- [What this task involves]:
Pick out every line in the data below that holds "plate".

- [Given data]:
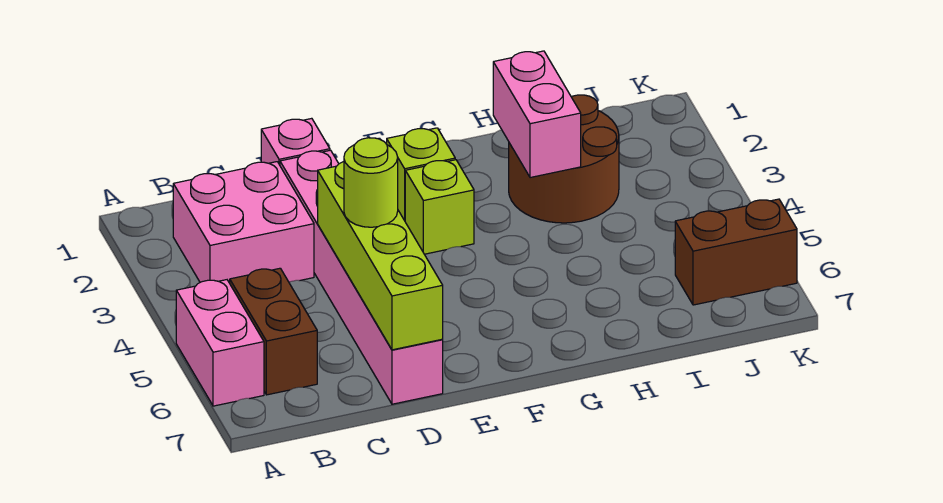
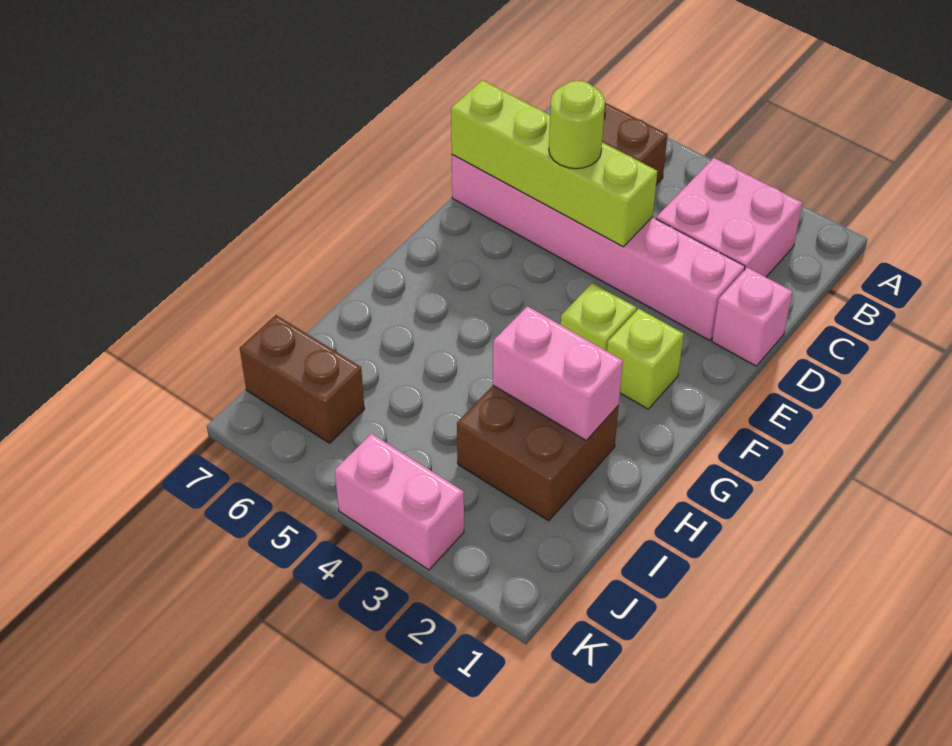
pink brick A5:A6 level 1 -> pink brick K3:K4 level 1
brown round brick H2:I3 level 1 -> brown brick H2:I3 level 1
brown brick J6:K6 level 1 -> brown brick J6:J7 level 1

...

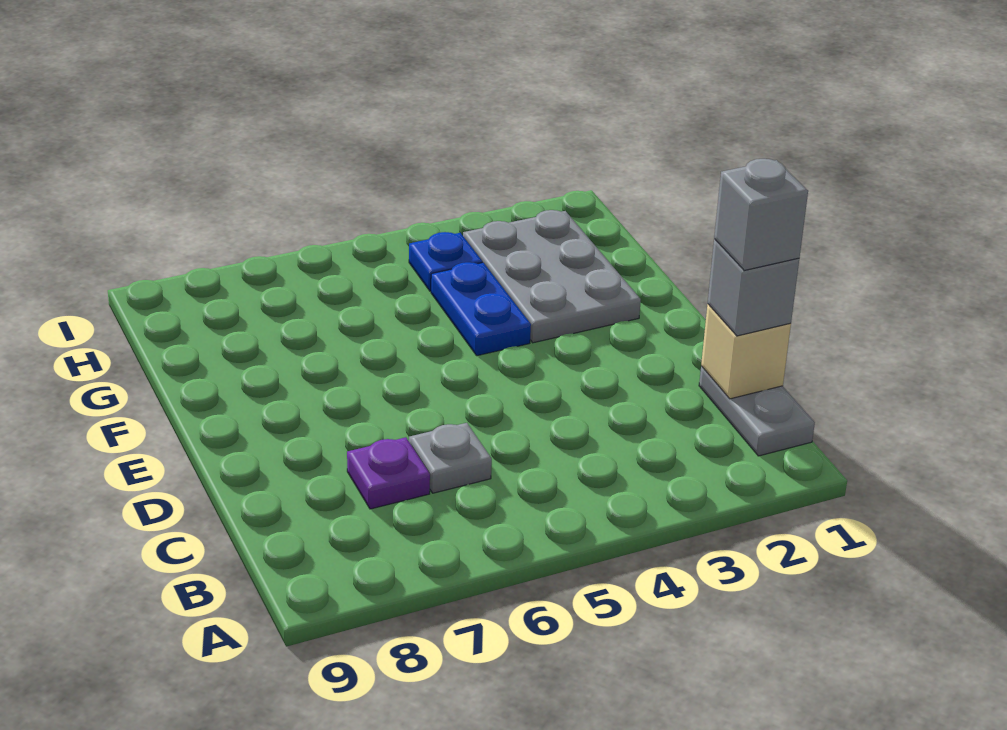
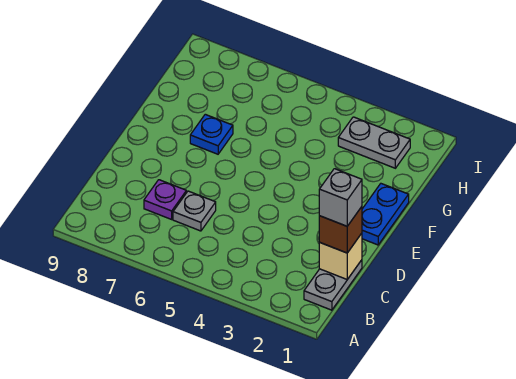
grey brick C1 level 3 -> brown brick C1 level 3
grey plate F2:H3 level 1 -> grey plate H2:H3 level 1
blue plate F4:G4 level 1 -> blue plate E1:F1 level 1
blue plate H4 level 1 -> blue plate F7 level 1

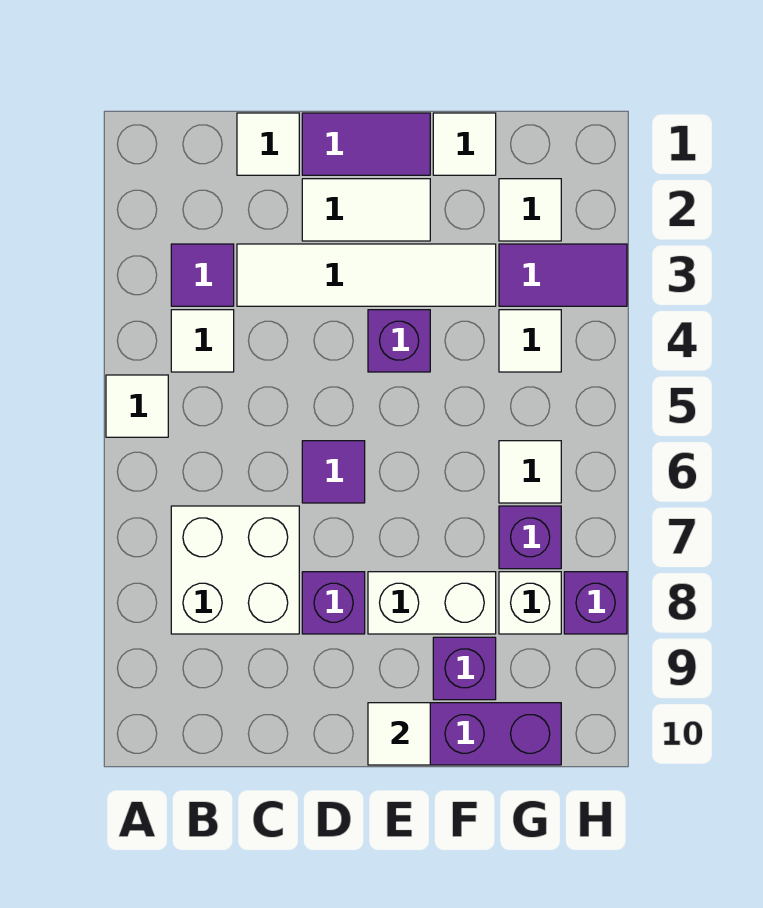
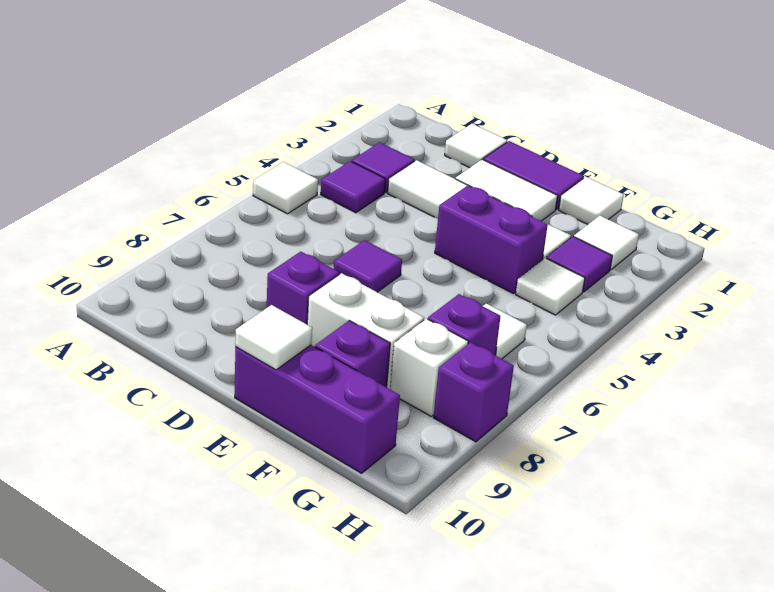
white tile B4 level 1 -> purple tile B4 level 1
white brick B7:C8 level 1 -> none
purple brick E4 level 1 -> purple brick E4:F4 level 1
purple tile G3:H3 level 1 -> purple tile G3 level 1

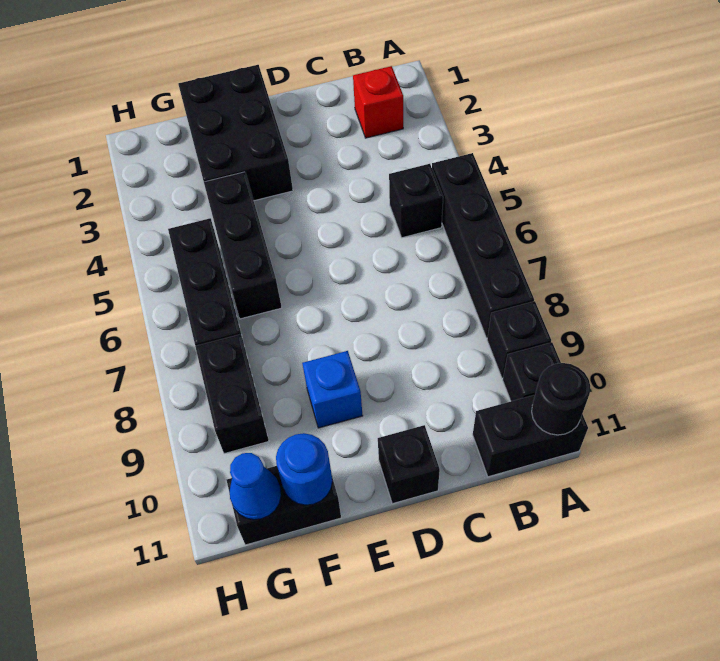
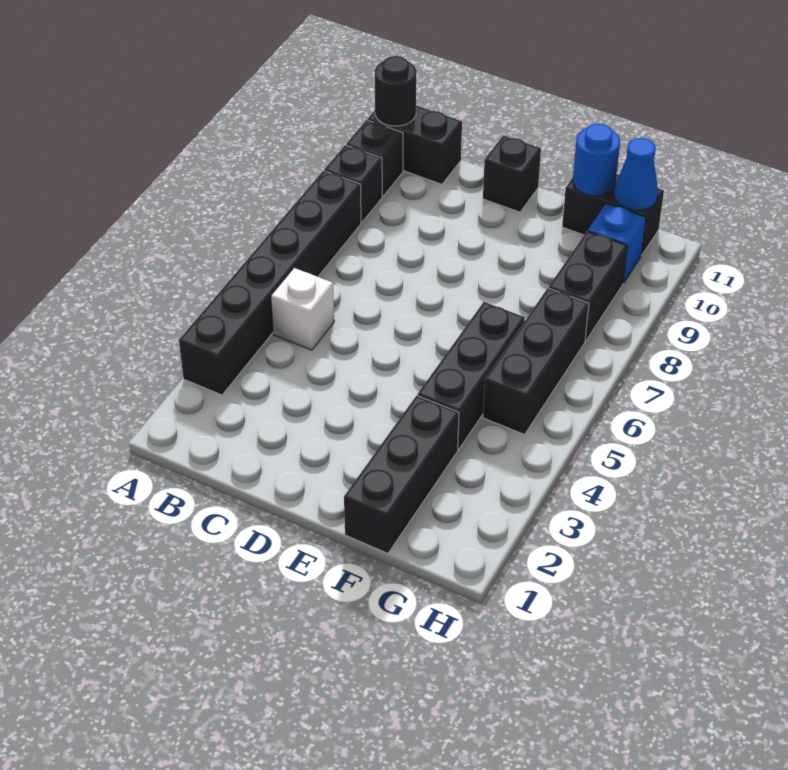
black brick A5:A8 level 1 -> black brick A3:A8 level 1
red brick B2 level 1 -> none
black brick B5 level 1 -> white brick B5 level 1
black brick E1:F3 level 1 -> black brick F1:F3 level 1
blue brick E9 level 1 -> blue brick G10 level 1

- [Result below]:
grey plate F2:H3 level 1 -> grey plate H2:H3 level 1
blue plate F4:G4 level 1 -> blue plate E1:F1 level 1
blue plate H4 level 1 -> blue plate F7 level 1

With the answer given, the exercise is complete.